* Aim of the exercise: Lines from the one containing "F103: 500mA (3V3, NET16) -> 2A (3V3, NET16)" to the end of the entries below must be reproduced exactly, with both end lines kept and no other line added.

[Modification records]
┌────────
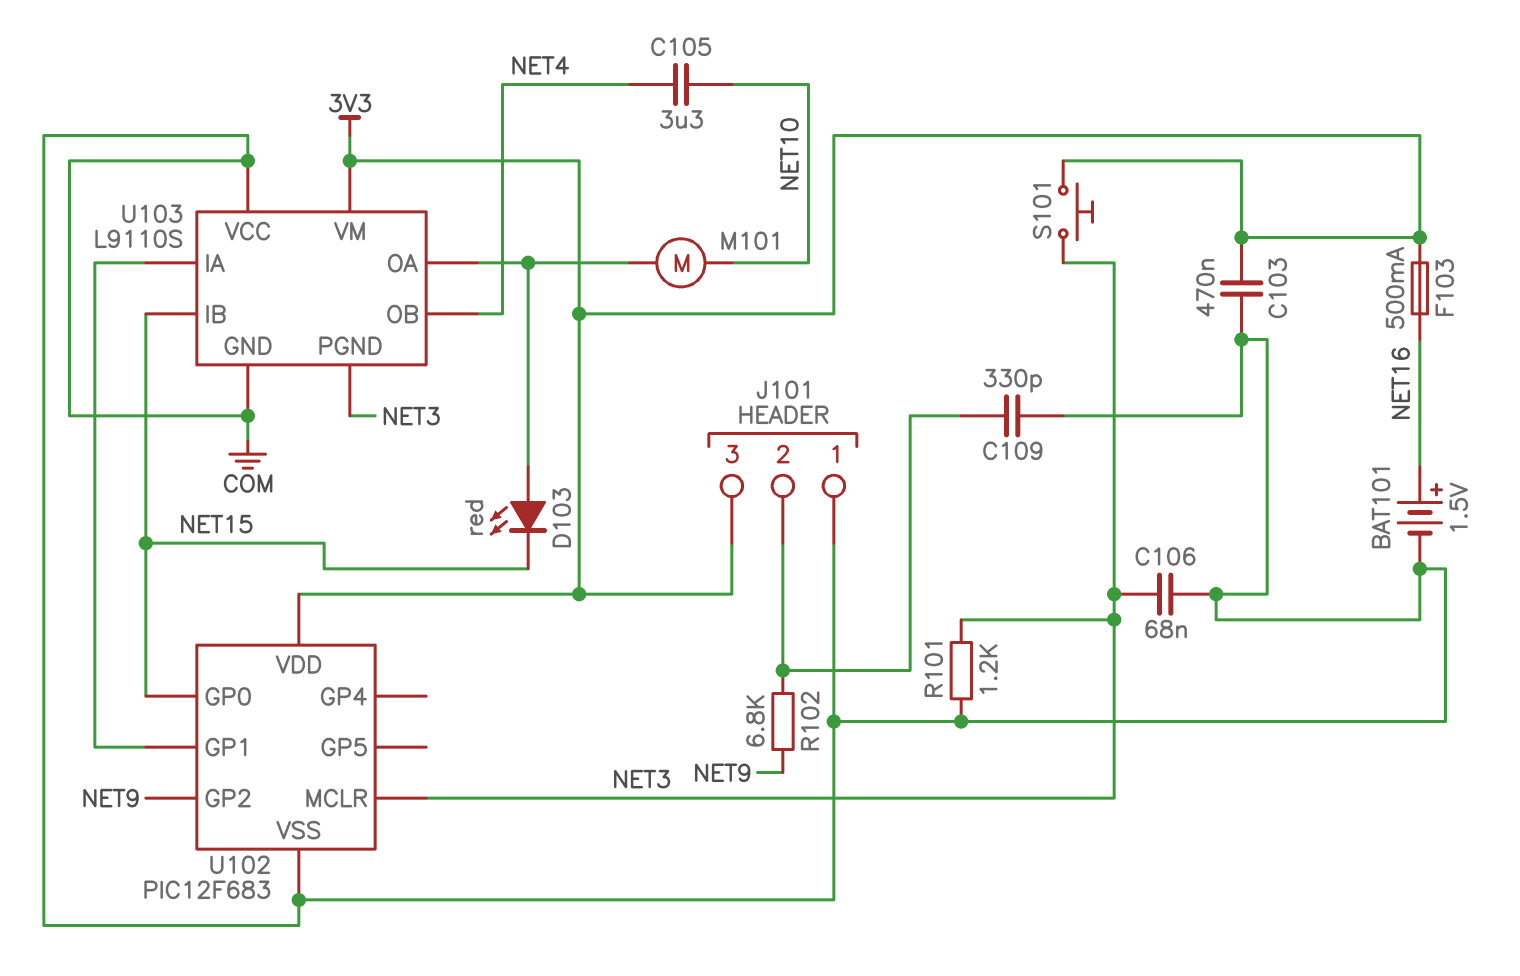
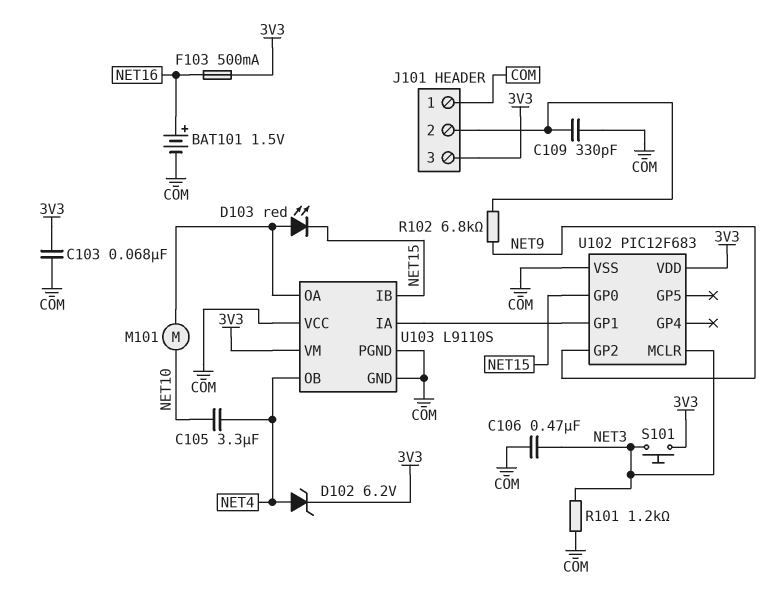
C103: 470nF (3V3, COM) -> 68nF (3V3, COM)
C106: 68nF (COM, NET3) -> 470nF (COM, NET3)
D102: none -> zener 6.2V (A NET4, K 3V3)
U103 pin PGND: NET3 -> COM

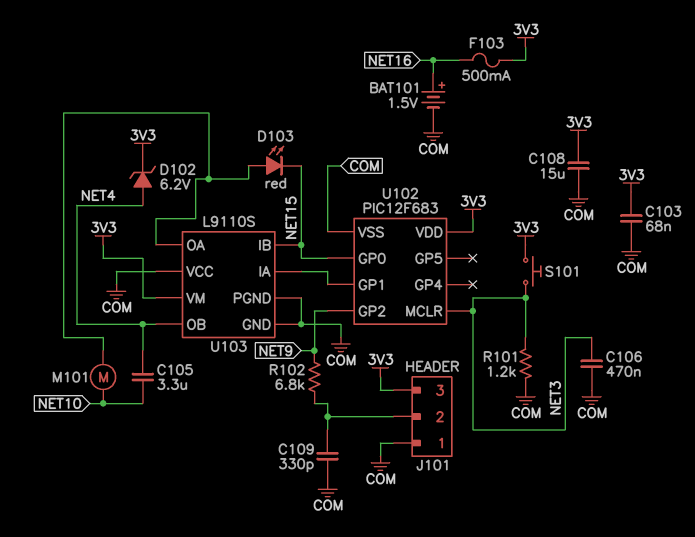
C108: none -> 15uF (3V3, COM)

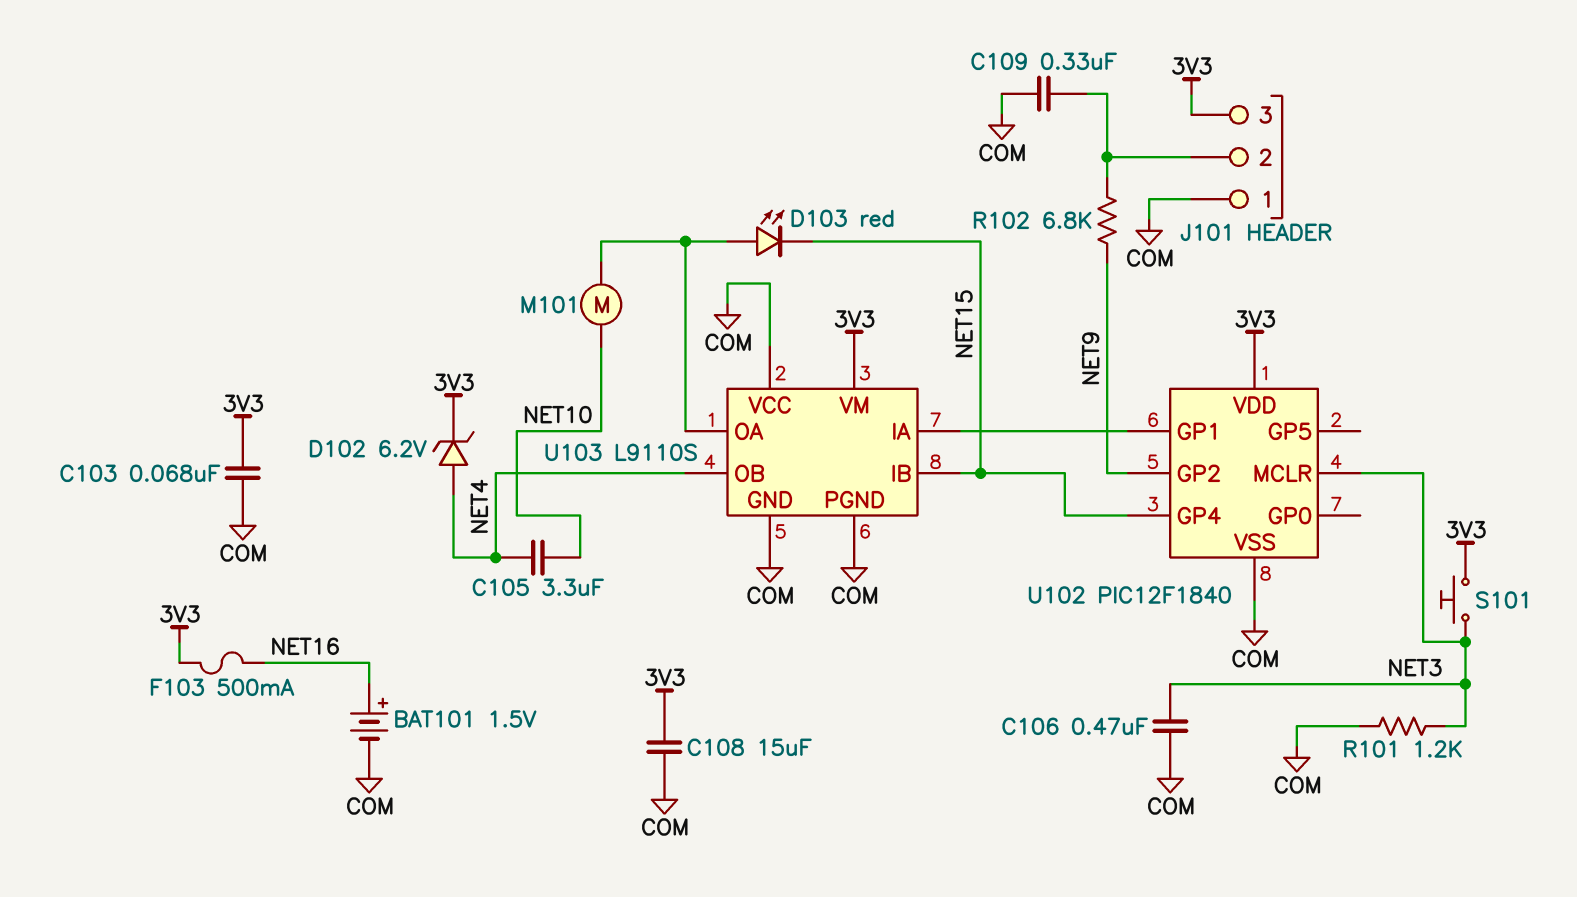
C109: 330pF (COM, J101/2) -> 330nF (COM, J101/2)
U102: PIC12F683 -> PIC12F1840
U102 pin GP0: NET15 -> none
U102 pin GP4: none -> NET15

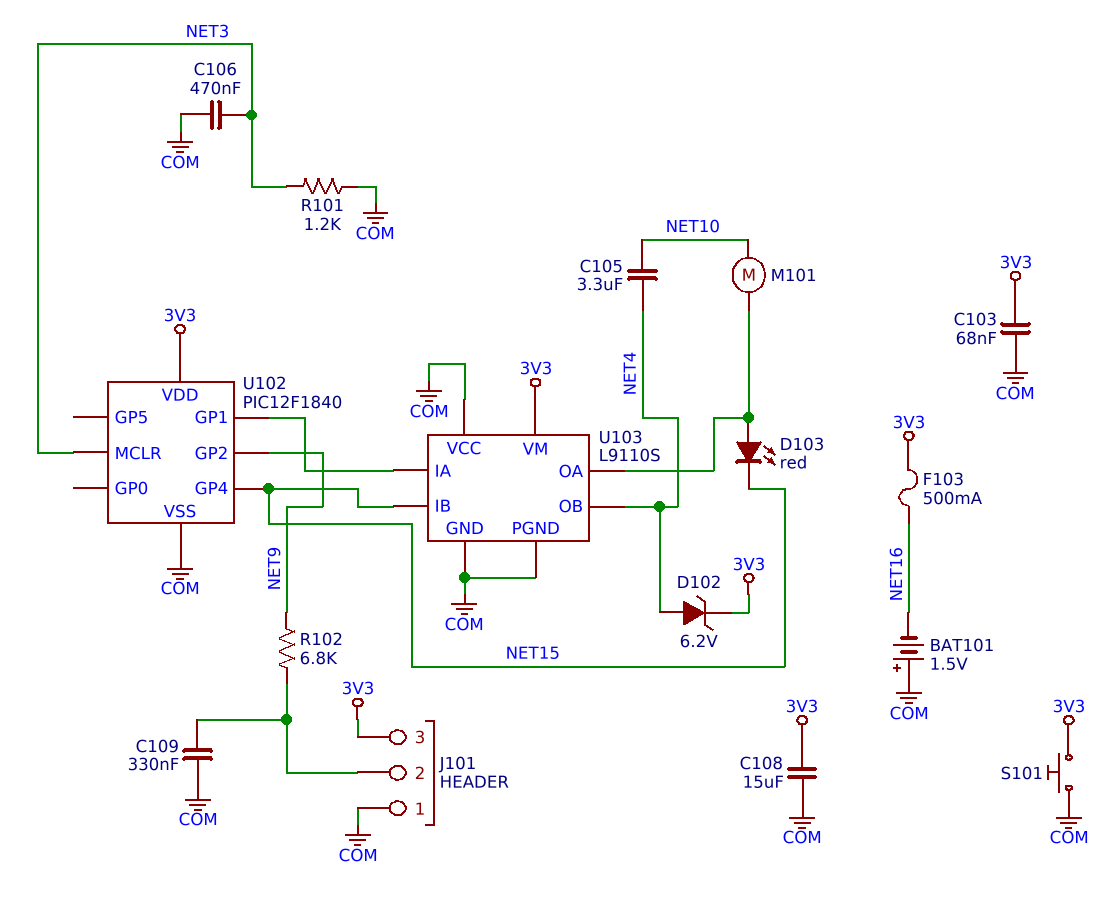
BAT101: 1.5V (plus NET16, minus COM) -> 1.5V (plus COM, minus NET16)
S101: button (3V3, NET3) -> button (3V3, COM)

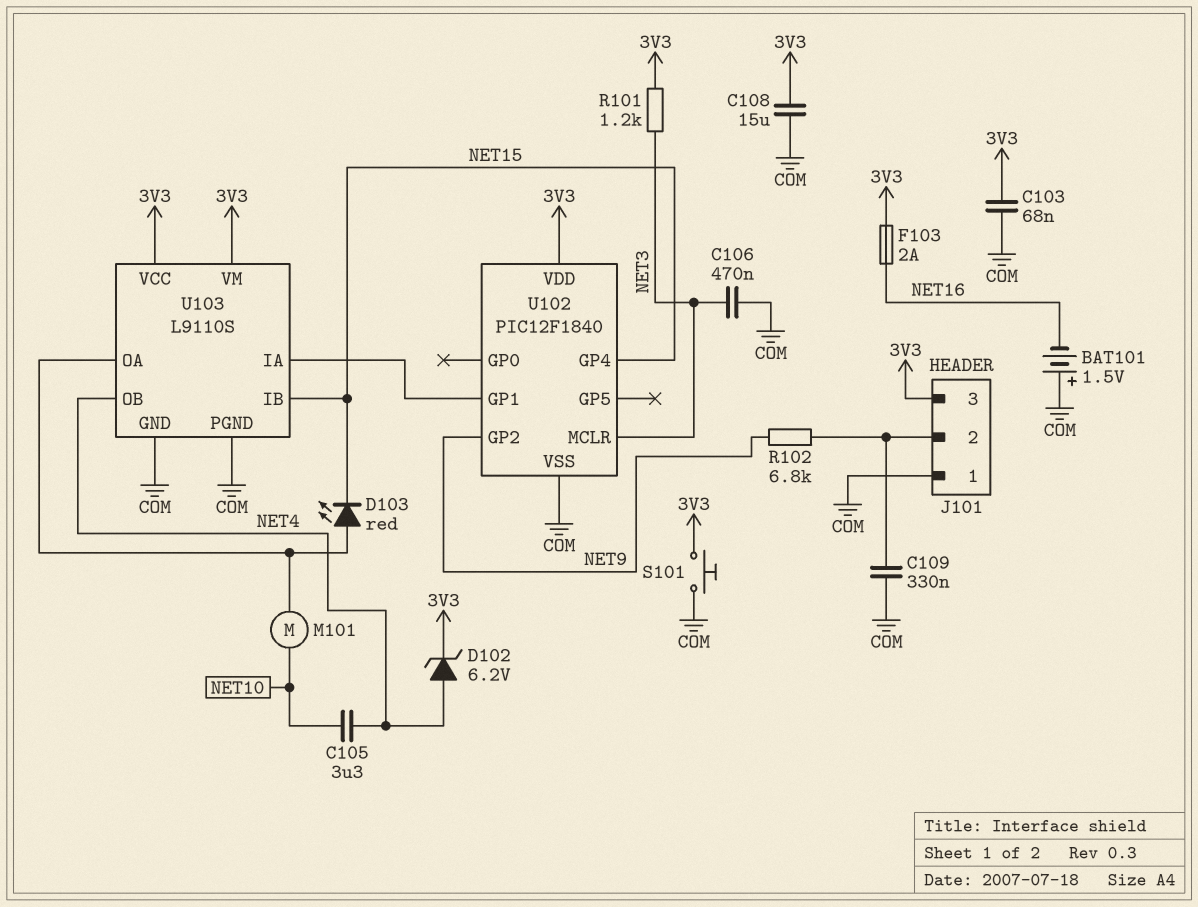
F103: 500mA (3V3, NET16) -> 2A (3V3, NET16)
R101: 1.2k (COM, NET3) -> 1.2k (3V3, NET3)
U103 pin VCC: COM -> 3V3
└────────
* Output of the exercise:
F103: 500mA (3V3, NET16) -> 2A (3V3, NET16)
R101: 1.2k (COM, NET3) -> 1.2k (3V3, NET3)
U103 pin VCC: COM -> 3V3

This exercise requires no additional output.